Dataset extract

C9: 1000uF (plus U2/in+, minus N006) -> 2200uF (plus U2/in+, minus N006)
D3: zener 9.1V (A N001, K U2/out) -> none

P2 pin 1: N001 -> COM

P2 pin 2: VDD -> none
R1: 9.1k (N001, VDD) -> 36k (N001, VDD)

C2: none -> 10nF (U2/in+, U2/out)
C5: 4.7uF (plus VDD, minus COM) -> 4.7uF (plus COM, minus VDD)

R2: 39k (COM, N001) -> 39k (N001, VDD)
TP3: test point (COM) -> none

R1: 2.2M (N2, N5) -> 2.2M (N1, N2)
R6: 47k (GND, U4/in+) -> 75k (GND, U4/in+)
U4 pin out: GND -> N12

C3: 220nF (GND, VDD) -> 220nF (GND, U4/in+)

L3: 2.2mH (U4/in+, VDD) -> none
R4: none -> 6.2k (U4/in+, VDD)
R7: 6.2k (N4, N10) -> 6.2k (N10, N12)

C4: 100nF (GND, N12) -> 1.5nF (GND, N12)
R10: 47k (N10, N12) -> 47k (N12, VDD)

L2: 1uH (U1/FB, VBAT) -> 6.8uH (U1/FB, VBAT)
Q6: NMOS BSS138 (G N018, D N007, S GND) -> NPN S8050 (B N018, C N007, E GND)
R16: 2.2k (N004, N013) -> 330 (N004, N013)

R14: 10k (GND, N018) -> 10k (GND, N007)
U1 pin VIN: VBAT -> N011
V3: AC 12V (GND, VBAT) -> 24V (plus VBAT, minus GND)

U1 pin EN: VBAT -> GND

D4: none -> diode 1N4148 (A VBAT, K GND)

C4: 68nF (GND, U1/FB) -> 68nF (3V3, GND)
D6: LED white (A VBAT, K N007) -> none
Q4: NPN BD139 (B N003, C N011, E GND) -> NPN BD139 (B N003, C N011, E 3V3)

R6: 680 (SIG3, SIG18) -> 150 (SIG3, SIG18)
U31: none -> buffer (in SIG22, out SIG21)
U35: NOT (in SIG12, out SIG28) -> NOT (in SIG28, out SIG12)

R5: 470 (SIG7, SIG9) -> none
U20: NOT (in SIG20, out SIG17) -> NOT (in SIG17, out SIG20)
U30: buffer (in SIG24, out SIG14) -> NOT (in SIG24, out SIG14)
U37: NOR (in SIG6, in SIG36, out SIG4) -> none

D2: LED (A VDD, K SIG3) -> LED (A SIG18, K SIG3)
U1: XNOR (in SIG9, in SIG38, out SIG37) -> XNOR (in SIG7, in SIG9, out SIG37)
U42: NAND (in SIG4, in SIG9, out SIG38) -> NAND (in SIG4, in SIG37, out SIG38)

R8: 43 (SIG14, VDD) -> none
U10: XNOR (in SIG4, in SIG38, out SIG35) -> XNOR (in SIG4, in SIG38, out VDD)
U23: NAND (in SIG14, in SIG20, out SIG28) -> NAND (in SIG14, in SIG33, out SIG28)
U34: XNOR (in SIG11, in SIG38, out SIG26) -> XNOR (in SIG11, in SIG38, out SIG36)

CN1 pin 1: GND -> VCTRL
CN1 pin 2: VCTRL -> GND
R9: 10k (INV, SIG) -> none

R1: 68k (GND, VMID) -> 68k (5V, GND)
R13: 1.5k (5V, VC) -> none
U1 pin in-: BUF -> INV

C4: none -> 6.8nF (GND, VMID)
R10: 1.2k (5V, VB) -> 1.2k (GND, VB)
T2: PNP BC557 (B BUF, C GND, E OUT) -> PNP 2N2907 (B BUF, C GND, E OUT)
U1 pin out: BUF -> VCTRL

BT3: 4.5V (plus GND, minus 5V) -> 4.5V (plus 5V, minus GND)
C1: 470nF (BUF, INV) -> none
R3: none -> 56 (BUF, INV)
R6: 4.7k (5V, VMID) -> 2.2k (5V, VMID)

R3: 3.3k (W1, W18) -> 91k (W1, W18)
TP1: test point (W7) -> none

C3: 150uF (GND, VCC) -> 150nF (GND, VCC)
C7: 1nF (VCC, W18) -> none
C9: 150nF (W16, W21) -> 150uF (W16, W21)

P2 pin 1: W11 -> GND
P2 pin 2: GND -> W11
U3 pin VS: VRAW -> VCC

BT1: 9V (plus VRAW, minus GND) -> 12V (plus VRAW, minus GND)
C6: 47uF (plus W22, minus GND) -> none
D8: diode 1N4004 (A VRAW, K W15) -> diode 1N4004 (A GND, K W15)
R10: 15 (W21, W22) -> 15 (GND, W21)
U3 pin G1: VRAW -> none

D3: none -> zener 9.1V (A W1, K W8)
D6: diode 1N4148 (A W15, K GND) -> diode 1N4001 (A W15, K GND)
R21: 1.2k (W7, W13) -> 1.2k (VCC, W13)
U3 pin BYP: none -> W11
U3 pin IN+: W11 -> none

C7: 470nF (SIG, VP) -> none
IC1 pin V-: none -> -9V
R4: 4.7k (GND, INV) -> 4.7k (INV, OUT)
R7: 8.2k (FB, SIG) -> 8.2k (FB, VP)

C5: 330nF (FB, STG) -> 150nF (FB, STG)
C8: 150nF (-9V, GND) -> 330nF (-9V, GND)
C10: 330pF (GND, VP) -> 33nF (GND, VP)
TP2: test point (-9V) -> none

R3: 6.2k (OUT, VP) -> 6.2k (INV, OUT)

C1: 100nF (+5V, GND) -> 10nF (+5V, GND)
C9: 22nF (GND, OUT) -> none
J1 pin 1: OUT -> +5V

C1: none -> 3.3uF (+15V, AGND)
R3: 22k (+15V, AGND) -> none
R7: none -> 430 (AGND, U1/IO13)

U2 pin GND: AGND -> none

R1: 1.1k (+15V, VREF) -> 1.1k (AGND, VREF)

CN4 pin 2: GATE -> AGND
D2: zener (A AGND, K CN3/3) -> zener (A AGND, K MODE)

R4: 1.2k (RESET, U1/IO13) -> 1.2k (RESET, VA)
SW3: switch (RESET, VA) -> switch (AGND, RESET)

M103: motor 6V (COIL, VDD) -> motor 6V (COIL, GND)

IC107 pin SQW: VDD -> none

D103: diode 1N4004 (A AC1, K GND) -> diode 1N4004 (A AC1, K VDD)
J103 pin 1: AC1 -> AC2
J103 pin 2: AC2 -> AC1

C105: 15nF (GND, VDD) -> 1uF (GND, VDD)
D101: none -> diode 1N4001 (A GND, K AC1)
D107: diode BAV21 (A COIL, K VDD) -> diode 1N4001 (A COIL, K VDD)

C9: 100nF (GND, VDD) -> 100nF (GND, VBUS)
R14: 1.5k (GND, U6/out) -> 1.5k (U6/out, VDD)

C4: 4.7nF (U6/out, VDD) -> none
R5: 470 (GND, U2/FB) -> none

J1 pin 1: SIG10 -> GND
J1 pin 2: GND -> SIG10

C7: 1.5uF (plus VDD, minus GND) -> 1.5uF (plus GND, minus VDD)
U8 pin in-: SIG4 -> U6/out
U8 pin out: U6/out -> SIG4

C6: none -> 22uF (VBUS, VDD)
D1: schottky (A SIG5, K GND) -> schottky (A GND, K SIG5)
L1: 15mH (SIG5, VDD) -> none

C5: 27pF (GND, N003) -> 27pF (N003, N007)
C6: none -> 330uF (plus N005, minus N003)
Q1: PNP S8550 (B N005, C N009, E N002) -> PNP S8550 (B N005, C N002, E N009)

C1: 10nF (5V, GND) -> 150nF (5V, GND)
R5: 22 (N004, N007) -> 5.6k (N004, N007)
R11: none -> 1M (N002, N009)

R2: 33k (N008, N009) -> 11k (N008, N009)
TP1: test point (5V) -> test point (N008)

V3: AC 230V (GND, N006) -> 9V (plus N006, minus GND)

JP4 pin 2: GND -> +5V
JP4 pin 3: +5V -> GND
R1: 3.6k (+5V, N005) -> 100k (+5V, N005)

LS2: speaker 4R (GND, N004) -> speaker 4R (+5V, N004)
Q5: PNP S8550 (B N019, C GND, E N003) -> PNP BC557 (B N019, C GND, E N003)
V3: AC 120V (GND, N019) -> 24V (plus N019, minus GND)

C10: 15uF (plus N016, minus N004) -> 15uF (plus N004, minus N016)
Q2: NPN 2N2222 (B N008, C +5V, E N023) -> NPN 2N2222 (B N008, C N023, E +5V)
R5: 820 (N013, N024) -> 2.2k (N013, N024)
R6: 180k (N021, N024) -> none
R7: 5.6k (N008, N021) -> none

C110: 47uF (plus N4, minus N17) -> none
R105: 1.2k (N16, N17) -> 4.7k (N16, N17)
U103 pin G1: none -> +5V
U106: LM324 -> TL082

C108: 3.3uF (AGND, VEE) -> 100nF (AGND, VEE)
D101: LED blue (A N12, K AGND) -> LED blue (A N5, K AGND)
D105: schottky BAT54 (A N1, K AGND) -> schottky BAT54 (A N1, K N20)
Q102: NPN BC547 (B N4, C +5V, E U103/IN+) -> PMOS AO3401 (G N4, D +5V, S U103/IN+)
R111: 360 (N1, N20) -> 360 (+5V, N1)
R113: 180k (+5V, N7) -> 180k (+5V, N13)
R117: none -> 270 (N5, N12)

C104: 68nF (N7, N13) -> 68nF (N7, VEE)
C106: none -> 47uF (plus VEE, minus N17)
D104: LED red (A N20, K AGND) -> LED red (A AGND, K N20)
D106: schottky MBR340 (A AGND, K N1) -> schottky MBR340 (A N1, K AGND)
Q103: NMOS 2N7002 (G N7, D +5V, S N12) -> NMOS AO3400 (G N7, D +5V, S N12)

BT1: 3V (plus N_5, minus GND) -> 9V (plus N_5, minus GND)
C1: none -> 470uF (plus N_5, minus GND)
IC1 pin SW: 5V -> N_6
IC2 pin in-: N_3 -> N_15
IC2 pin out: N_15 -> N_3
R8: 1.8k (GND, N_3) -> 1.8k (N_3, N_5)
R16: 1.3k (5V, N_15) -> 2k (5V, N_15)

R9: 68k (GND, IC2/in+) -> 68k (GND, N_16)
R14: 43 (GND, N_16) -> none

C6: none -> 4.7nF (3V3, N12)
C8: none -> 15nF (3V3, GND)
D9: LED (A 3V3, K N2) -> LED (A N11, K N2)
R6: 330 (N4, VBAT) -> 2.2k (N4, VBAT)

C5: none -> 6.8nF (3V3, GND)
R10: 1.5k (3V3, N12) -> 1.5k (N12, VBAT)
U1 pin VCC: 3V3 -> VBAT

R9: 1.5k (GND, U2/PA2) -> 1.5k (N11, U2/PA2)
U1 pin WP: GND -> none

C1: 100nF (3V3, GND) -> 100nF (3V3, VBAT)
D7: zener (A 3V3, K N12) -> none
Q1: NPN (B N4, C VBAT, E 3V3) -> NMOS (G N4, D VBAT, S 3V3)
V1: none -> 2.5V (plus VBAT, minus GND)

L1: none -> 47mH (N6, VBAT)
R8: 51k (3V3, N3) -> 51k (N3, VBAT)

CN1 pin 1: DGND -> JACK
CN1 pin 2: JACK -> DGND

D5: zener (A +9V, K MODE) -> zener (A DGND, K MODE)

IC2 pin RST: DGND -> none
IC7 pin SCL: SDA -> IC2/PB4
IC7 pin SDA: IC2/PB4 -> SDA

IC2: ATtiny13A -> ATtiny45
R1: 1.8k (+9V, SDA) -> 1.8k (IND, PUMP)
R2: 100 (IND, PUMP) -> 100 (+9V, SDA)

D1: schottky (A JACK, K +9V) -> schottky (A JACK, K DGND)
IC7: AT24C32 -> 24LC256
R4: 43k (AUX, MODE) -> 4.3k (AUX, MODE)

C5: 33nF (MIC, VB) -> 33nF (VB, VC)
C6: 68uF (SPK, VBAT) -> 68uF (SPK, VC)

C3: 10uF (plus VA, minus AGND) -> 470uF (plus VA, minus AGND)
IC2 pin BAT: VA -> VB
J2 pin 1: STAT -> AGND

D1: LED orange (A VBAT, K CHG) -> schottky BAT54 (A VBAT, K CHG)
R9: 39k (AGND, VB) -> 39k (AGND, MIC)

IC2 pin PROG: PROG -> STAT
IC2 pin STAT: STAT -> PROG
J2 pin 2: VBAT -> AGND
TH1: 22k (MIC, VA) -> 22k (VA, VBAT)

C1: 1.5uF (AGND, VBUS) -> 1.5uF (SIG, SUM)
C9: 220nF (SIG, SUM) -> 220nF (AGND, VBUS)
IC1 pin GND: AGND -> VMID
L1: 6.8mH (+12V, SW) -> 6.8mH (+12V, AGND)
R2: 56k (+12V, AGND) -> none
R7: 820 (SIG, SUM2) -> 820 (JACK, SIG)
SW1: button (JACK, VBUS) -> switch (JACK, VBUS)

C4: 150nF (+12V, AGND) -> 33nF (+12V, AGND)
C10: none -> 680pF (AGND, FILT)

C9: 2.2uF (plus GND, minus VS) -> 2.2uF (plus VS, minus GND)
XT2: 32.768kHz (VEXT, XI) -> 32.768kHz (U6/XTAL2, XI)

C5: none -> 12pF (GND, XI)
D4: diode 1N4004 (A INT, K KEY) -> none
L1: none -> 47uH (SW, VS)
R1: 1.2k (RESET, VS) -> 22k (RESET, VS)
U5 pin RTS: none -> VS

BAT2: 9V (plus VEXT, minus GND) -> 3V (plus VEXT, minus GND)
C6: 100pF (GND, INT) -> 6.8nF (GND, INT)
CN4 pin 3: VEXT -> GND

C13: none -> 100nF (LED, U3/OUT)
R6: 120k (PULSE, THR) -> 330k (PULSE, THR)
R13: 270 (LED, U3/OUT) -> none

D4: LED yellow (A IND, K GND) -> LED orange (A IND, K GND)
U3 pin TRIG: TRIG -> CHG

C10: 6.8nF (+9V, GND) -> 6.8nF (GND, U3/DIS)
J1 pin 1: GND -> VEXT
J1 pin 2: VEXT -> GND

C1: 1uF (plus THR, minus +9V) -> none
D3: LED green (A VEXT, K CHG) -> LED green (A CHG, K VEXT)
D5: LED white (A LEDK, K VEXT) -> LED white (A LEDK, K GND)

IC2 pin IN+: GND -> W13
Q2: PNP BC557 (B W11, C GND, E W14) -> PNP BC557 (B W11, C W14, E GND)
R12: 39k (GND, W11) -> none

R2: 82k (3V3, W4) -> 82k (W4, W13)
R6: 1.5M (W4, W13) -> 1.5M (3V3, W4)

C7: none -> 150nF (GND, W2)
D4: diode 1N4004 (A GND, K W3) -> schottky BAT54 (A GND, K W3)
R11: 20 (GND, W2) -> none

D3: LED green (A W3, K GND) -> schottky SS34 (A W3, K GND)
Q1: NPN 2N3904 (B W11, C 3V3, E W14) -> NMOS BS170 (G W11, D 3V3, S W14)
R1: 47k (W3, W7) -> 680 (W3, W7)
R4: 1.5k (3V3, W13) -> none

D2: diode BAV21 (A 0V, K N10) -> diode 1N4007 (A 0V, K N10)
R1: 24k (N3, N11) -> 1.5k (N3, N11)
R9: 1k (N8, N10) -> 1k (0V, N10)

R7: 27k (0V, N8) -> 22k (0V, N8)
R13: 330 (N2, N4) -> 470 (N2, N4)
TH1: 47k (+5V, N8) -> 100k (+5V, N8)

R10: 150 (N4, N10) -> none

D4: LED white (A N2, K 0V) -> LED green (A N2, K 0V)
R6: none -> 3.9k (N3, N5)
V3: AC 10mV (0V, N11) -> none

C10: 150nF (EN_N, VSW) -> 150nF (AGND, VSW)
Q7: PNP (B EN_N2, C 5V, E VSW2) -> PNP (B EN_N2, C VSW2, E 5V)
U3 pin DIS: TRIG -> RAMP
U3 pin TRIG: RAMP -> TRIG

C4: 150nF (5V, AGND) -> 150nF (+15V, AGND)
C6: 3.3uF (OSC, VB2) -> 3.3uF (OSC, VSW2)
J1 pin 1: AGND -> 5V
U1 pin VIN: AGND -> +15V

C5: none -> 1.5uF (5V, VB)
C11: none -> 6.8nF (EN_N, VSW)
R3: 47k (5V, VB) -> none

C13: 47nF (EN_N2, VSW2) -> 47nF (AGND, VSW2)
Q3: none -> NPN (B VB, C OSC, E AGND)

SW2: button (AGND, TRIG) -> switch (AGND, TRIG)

Aim of the task
Show the lines from the data above that contain the string "VCTRL".

Written solution
CN1 pin 1: GND -> VCTRL
CN1 pin 2: VCTRL -> GND
U1 pin out: BUF -> VCTRL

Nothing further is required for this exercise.